» **STATED TASK**: Rewrite everything from the line containing "74 [695, 164]" down to the line containing "32,965 [458, 237]", swapping "Subdivision" for "District" and leaving the rest unchanged.

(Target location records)

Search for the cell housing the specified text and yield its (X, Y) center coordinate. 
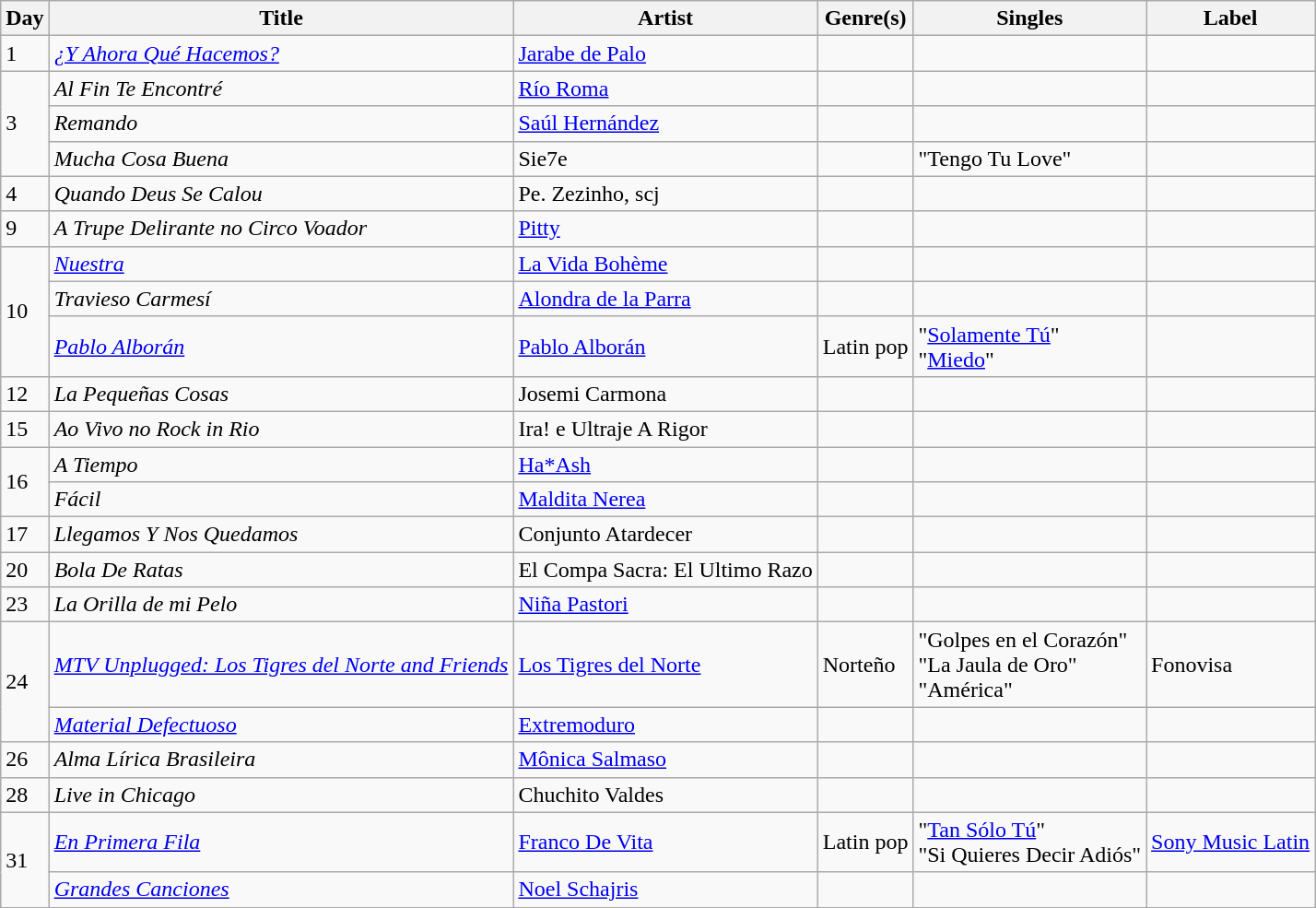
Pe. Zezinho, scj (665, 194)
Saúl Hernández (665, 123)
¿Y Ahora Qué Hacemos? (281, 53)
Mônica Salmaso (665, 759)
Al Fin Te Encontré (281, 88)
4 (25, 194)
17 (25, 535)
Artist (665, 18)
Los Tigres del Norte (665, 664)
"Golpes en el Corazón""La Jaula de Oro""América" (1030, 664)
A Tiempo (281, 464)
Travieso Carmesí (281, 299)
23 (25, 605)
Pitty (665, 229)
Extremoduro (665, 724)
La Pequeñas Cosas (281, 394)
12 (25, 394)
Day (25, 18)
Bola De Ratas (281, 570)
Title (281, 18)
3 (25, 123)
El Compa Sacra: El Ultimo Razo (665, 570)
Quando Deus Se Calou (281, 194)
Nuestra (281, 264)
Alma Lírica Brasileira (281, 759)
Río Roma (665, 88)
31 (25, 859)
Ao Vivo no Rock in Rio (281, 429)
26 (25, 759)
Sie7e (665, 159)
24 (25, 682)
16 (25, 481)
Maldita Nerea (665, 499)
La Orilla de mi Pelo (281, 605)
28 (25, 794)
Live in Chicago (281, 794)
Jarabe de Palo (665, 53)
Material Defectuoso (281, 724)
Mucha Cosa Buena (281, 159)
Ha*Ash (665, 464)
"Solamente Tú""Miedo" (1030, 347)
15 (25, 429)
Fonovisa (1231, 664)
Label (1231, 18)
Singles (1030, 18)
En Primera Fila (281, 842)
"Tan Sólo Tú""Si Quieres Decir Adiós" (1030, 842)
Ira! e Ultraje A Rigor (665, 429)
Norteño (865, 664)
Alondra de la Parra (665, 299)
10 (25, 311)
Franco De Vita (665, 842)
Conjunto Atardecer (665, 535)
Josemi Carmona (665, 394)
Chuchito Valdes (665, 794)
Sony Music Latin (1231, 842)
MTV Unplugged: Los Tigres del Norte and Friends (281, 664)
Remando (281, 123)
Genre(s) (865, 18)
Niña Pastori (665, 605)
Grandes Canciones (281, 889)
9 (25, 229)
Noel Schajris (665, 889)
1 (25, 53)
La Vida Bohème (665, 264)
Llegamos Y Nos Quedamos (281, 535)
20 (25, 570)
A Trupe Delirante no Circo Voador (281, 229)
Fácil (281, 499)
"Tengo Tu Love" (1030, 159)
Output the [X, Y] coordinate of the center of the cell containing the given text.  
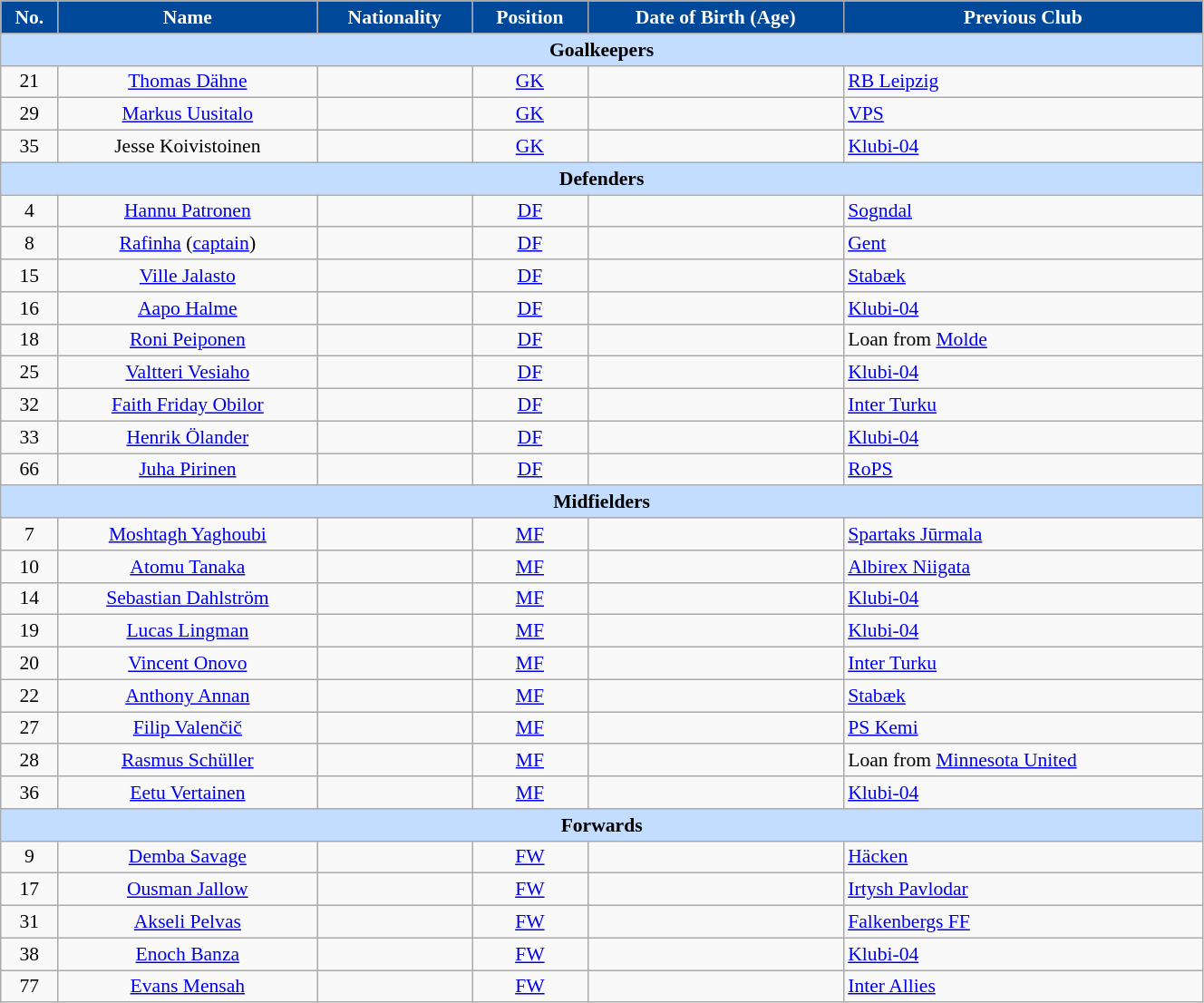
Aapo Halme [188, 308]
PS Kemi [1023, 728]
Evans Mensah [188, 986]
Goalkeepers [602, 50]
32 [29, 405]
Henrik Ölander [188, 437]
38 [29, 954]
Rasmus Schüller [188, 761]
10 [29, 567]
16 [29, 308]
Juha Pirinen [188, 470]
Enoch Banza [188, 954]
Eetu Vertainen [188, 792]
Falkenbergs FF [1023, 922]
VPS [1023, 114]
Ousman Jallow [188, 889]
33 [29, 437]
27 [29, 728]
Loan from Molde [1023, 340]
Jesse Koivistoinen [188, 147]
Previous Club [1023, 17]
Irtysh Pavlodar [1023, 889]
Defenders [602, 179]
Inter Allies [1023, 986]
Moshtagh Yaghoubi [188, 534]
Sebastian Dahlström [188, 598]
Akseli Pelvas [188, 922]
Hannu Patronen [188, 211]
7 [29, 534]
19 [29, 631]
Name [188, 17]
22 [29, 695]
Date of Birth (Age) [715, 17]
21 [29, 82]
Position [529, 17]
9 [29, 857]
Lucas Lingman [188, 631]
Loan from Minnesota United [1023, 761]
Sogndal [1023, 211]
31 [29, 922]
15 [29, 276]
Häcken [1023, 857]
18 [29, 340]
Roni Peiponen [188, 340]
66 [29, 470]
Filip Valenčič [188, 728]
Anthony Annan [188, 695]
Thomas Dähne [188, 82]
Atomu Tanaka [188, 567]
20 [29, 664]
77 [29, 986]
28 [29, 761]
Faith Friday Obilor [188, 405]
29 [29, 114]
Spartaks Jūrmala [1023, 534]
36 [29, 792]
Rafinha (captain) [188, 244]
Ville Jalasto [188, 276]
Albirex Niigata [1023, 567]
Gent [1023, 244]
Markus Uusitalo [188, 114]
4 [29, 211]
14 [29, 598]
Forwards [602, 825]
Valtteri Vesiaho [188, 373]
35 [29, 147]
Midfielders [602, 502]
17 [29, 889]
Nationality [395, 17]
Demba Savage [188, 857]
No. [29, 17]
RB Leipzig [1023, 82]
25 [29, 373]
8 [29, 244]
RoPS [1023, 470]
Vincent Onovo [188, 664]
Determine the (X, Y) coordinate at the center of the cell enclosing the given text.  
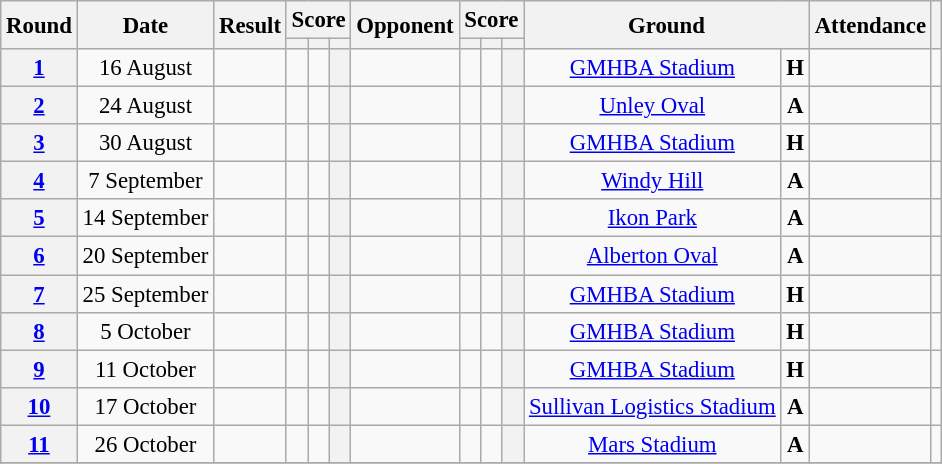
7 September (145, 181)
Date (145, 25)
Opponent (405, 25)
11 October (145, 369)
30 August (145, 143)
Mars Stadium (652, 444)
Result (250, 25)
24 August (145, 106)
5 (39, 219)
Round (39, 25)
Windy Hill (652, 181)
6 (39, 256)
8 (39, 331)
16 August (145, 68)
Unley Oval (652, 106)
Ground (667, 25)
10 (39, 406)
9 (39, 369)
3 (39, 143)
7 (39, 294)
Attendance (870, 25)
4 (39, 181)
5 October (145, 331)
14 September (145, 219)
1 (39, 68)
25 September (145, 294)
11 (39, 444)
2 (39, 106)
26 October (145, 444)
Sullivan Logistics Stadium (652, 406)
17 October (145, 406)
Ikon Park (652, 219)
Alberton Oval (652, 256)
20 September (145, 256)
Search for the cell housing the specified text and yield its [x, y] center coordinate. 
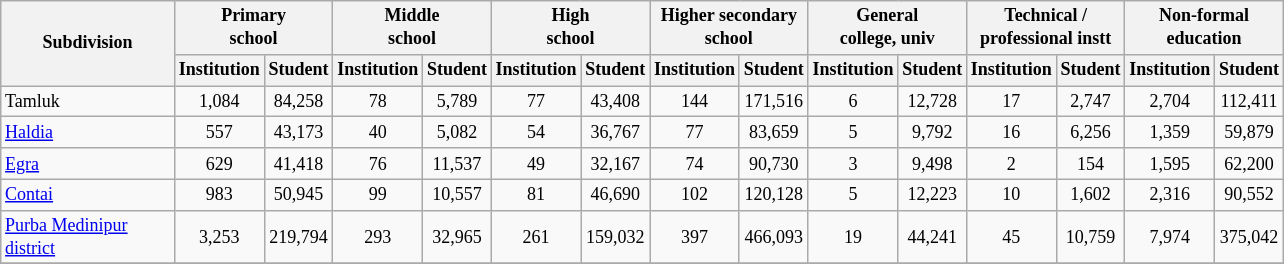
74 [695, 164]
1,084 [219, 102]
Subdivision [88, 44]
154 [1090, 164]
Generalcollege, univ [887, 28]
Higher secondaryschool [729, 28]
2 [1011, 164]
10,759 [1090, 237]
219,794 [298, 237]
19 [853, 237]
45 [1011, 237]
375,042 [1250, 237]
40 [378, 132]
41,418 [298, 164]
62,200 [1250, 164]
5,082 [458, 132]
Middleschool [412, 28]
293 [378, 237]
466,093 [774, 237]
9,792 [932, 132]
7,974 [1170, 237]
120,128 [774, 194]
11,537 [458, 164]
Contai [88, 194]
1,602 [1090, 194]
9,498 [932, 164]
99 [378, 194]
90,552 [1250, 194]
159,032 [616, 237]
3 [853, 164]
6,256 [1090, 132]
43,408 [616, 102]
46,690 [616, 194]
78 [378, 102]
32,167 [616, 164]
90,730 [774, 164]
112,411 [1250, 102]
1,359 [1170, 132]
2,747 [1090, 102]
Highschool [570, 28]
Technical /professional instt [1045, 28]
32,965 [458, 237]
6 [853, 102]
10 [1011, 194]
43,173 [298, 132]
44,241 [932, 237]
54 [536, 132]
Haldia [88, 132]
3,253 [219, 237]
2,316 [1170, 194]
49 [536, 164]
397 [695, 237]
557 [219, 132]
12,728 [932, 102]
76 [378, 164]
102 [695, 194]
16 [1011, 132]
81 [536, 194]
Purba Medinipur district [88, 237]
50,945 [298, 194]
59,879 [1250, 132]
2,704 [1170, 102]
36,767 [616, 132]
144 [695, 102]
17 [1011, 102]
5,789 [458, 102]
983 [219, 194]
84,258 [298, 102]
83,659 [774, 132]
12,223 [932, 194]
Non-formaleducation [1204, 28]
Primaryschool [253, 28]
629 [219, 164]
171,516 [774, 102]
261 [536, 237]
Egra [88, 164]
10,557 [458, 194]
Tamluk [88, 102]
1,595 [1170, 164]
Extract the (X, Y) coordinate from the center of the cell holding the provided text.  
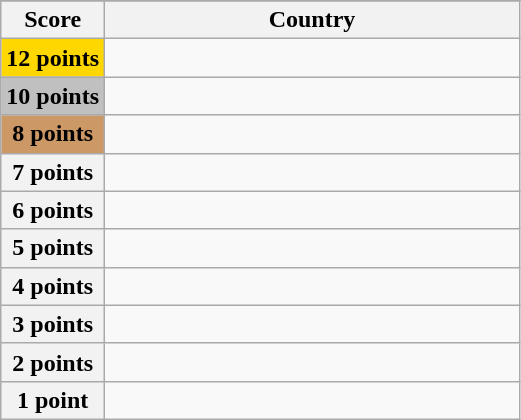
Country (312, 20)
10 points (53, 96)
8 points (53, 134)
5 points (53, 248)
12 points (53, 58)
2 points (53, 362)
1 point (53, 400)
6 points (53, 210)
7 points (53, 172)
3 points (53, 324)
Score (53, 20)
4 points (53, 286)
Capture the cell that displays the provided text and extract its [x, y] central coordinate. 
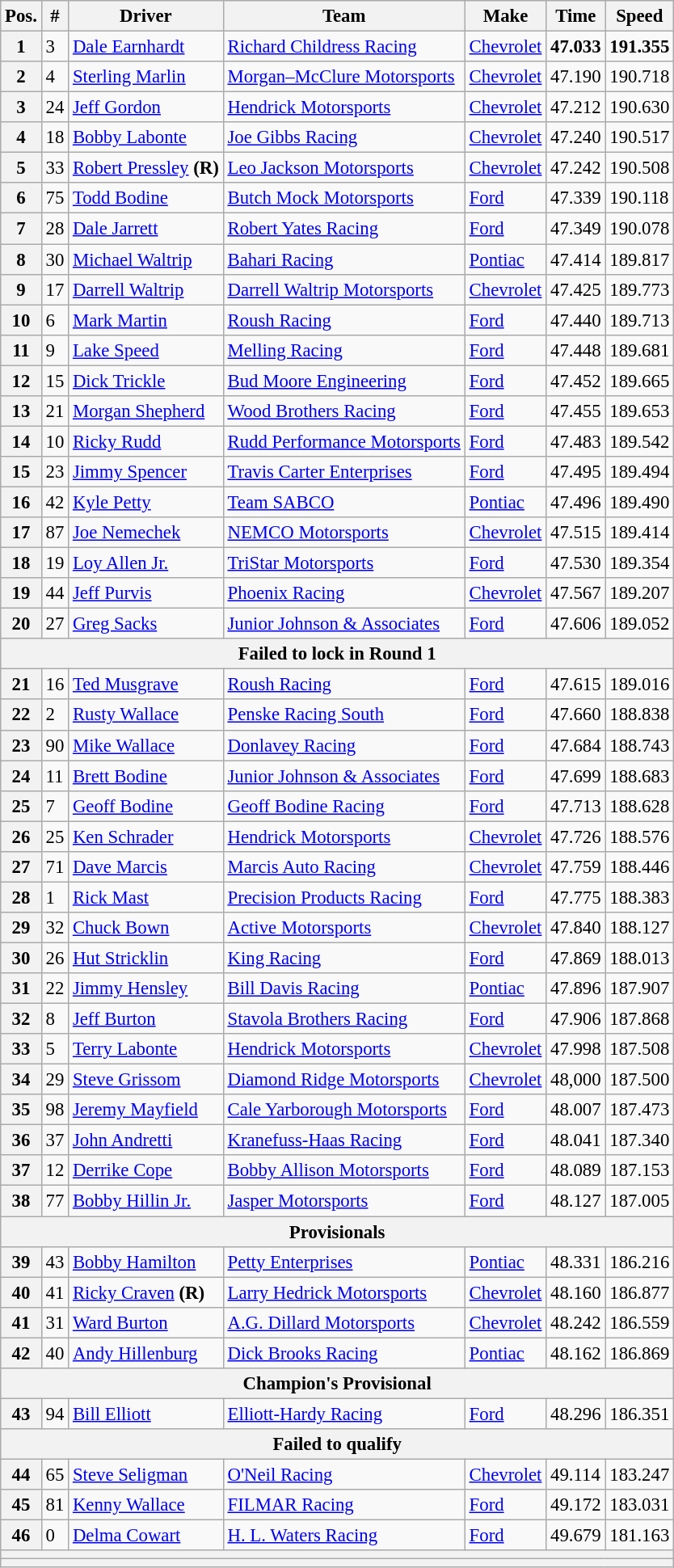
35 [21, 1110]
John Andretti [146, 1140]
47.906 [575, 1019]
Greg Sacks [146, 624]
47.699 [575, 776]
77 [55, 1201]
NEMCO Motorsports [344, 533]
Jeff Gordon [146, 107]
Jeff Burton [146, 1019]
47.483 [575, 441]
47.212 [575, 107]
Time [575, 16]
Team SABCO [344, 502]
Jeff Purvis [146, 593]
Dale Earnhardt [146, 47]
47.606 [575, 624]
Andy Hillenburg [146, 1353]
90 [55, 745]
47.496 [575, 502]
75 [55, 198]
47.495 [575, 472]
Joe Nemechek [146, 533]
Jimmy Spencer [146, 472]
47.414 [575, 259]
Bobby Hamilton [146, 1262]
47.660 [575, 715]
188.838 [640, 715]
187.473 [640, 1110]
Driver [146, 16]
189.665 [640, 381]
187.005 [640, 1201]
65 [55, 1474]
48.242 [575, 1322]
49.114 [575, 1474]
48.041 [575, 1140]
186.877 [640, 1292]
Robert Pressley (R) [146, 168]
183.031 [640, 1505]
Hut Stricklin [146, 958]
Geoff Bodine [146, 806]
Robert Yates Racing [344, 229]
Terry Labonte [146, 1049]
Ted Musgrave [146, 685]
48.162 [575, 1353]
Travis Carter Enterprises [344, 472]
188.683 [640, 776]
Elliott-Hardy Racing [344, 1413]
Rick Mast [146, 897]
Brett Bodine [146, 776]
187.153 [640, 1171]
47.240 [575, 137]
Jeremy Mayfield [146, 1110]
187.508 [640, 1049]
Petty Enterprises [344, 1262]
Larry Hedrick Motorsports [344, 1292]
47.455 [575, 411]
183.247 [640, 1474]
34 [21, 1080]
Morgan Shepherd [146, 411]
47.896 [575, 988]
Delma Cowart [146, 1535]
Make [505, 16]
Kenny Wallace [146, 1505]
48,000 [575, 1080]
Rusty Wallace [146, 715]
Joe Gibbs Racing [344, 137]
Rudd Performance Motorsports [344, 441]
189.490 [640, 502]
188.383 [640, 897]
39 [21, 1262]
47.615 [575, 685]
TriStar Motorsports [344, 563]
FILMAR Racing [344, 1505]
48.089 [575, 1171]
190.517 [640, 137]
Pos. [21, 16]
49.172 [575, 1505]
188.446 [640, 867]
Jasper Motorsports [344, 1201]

» **ANSWER**:
74 [695, 164]
1,084 [219, 102]
District [88, 44]
154 [1090, 164]
Generalcollege, univ [887, 28]
Higher secondaryschool [729, 28]
2 [1011, 164]
10,759 [1090, 237]
219,794 [298, 237]
19 [853, 237]
45 [1011, 237]
375,042 [1250, 237]
40 [378, 132]
41,418 [298, 164]
62,200 [1250, 164]
5,082 [458, 132]
Middleschool [412, 28]
293 [378, 237]
466,093 [774, 237]
9,792 [932, 132]
7,974 [1170, 237]
120,128 [774, 194]
11,537 [458, 164]
Contai [88, 194]
1,602 [1090, 194]
9,498 [932, 164]
99 [378, 194]
90,552 [1250, 194]
159,032 [616, 237]
3 [853, 164]
6,256 [1090, 132]
43,408 [616, 102]
46,690 [616, 194]
78 [378, 102]
32,167 [616, 164]
90,730 [774, 164]
112,411 [1250, 102]
1,359 [1170, 132]
2,747 [1090, 102]
Highschool [570, 28]
Technical /professional instt [1045, 28]
32,965 [458, 237]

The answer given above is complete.